*** Opening of INFORMATION GIVEN ***

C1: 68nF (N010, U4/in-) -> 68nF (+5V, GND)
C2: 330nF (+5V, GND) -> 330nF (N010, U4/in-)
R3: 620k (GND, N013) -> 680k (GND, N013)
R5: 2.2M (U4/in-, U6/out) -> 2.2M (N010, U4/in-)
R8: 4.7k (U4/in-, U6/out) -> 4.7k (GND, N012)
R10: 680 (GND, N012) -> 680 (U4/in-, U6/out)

*** Close of INFORMATION GIVEN ***

(ASSIGNMENT):
Restating all of the data exactly is the whole task.

(TASK OUTPUT):
C1: 68nF (N010, U4/in-) -> 68nF (+5V, GND)
C2: 330nF (+5V, GND) -> 330nF (N010, U4/in-)
R3: 620k (GND, N013) -> 680k (GND, N013)
R5: 2.2M (U4/in-, U6/out) -> 2.2M (N010, U4/in-)
R8: 4.7k (U4/in-, U6/out) -> 4.7k (GND, N012)
R10: 680 (GND, N012) -> 680 (U4/in-, U6/out)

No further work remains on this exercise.